If a line in the material below has the word "TRIG", copy it.

....................

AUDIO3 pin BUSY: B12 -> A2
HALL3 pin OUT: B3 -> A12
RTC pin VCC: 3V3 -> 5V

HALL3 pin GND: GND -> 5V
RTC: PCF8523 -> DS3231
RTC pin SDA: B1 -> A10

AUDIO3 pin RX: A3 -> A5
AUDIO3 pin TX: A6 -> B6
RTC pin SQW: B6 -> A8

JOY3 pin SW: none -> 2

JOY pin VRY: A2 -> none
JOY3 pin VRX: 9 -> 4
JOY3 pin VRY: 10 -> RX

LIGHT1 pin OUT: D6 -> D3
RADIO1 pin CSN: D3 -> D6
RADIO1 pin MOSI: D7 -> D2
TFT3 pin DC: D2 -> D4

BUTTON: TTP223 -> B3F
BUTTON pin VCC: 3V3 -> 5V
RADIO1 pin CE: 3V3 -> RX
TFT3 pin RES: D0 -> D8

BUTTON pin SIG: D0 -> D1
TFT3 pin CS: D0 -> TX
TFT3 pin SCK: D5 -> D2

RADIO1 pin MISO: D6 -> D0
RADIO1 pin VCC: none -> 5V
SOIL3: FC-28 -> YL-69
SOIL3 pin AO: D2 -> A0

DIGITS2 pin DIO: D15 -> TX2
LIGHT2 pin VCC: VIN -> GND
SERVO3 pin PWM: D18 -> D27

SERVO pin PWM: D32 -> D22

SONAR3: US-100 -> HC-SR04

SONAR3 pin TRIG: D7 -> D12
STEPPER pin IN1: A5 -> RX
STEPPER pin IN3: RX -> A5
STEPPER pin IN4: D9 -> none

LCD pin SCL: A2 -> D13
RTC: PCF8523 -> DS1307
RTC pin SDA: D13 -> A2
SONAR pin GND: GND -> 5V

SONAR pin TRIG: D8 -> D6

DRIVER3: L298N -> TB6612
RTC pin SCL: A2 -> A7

....................

SOLUTION TO THE EXERCISE:
SONAR3 pin TRIG: D7 -> D12
SONAR pin TRIG: D8 -> D6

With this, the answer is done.